#### Record set ####

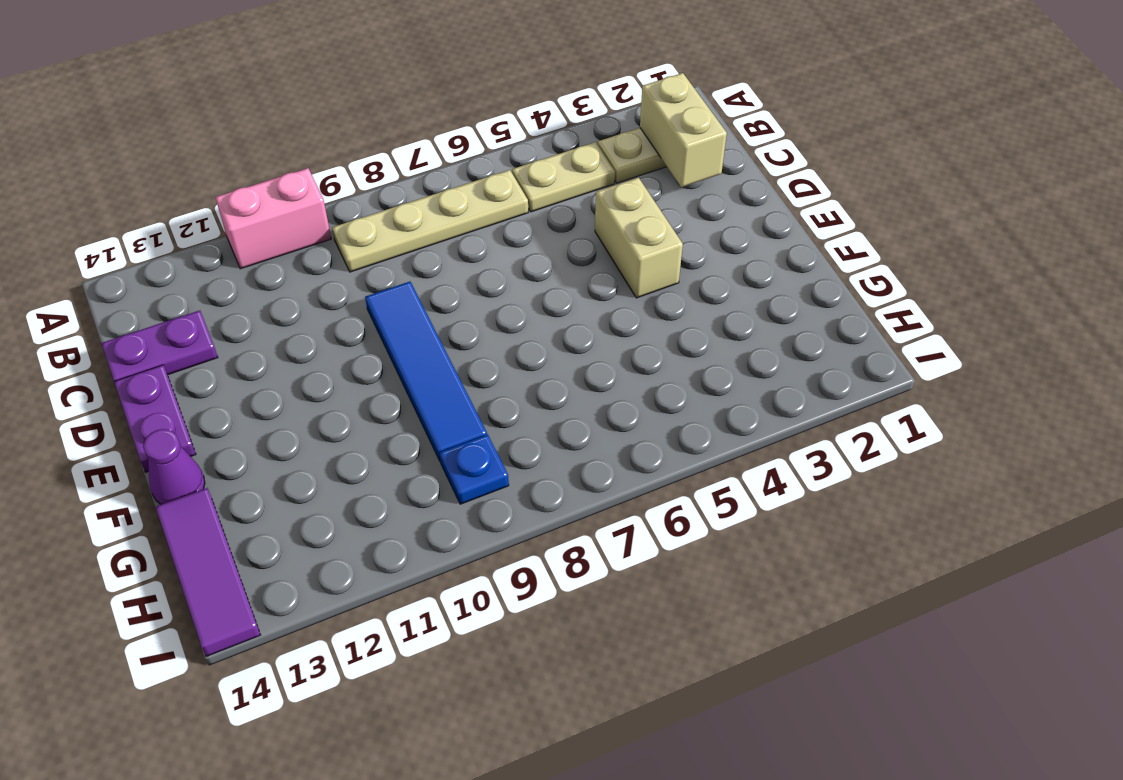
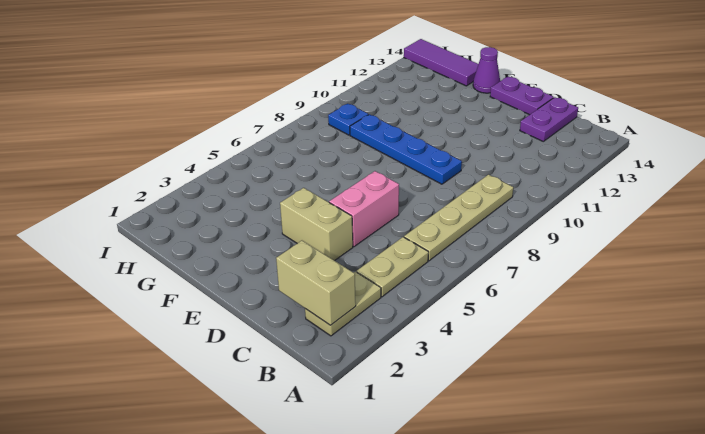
pink brick A10:A11 level 1 -> pink brick D5:D6 level 1
blue tile D9:G9 level 1 -> blue plate D9:G9 level 1

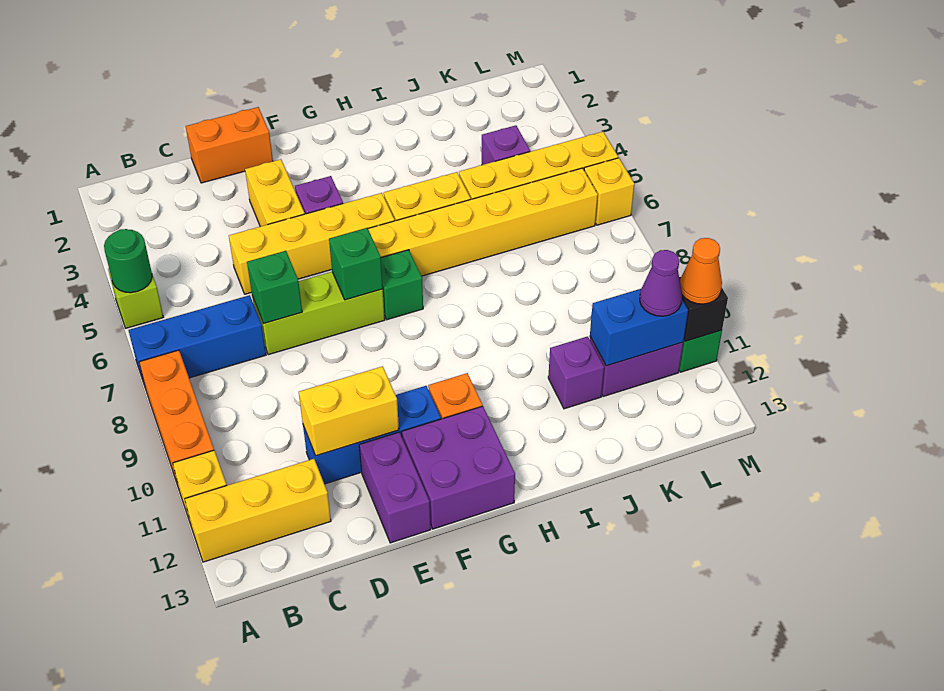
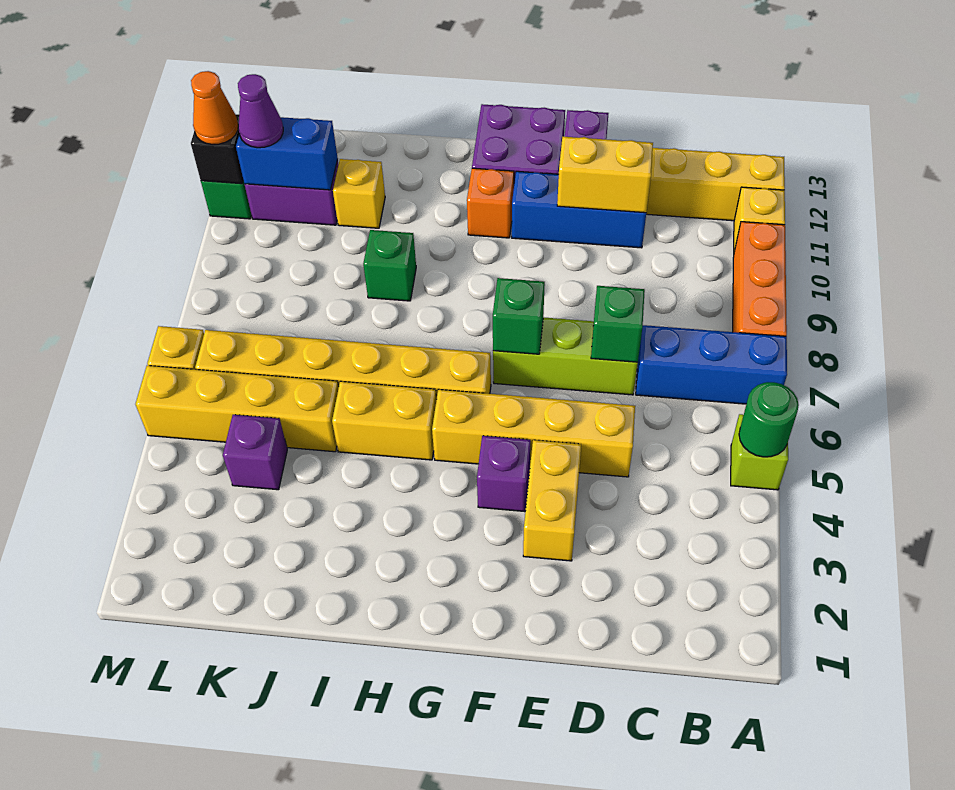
orange brick D1:E1 level 1 -> none
green brick G7 level 1 -> green brick I9 level 1
purple brick J11 level 1 -> yellow brick J11 level 1

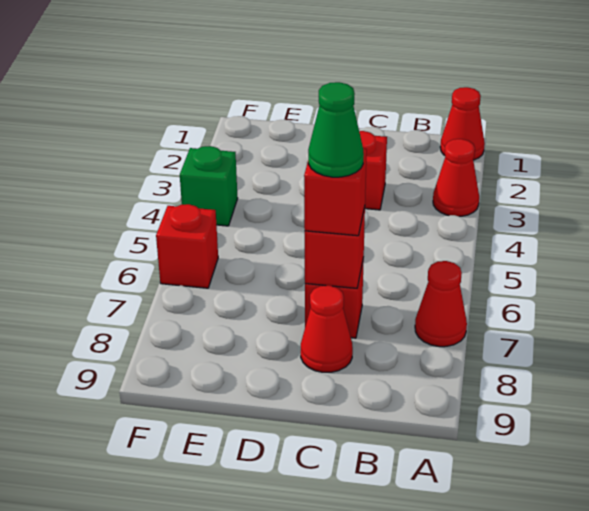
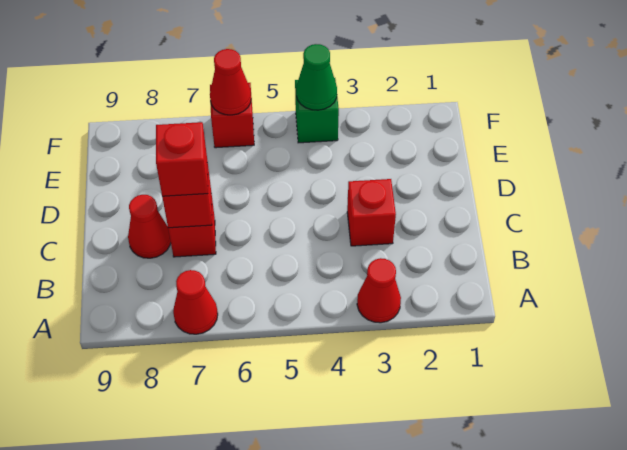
red cone A1 level 1 -> red cone F6 level 2
green cone C7 level 4 -> green cone F4 level 2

####

● **Exercise directions**:
Output each entry exactly. Skip the pictures.

● **Reply to the exercise**:
pink brick A10:A11 level 1 -> pink brick D5:D6 level 1
blue tile D9:G9 level 1 -> blue plate D9:G9 level 1

orange brick D1:E1 level 1 -> none
green brick G7 level 1 -> green brick I9 level 1
purple brick J11 level 1 -> yellow brick J11 level 1

red cone A1 level 1 -> red cone F6 level 2
green cone C7 level 4 -> green cone F4 level 2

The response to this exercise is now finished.